Extracted data entries:
+++
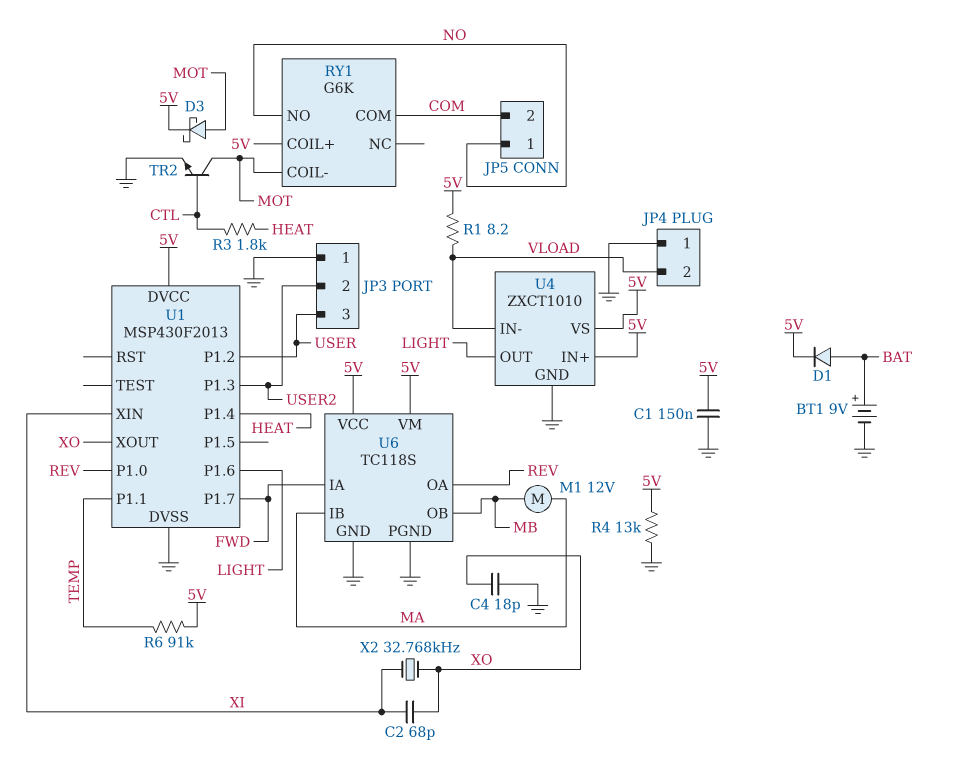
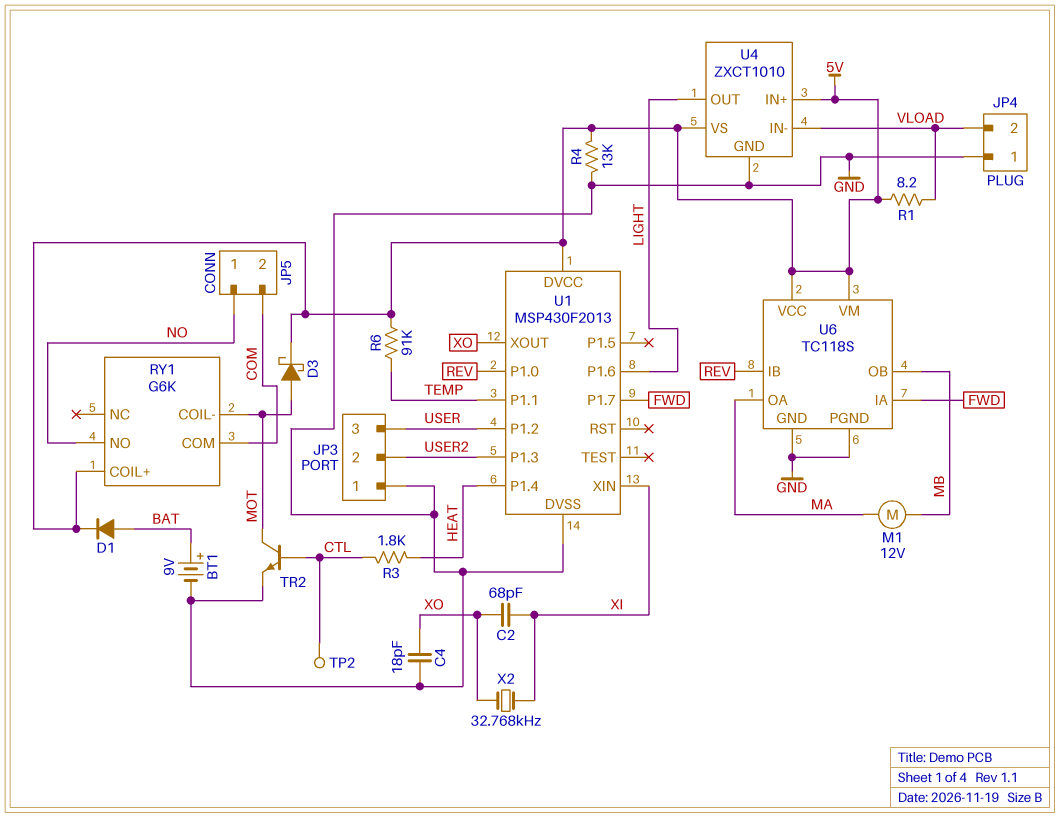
C1: 150nF (5V, GND) -> none
TP2: none -> test point (CTL)
U6 pin IB: MA -> REV
U6 pin OA: REV -> MA

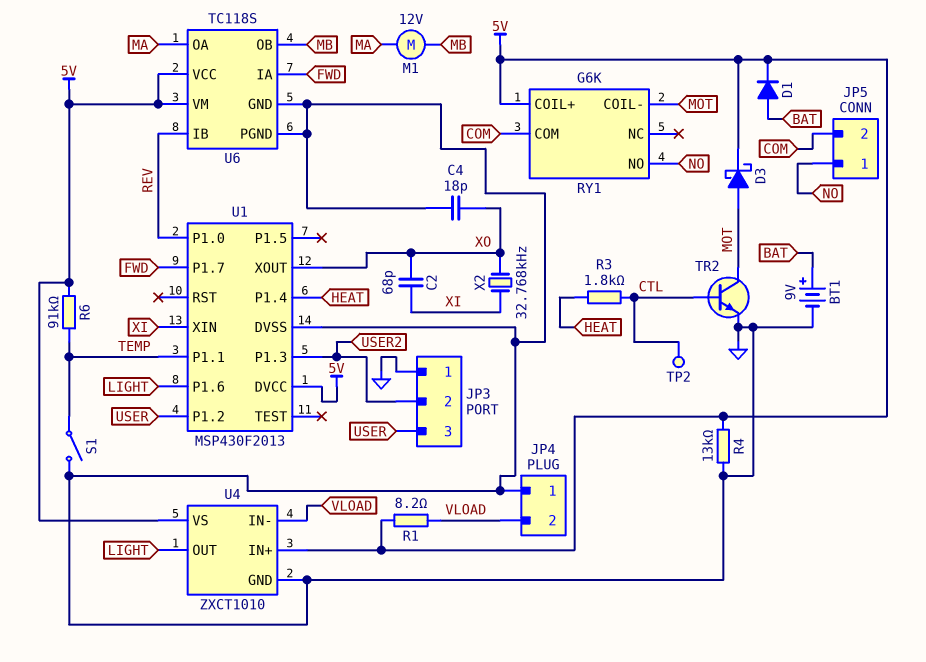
S1: none -> switch (GND, TEMP)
+++
Work instruction: The records above are to be reproduced exactly; the pictures are to be left out.

Your response:
C1: 150nF (5V, GND) -> none
TP2: none -> test point (CTL)
U6 pin IB: MA -> REV
U6 pin OA: REV -> MA

S1: none -> switch (GND, TEMP)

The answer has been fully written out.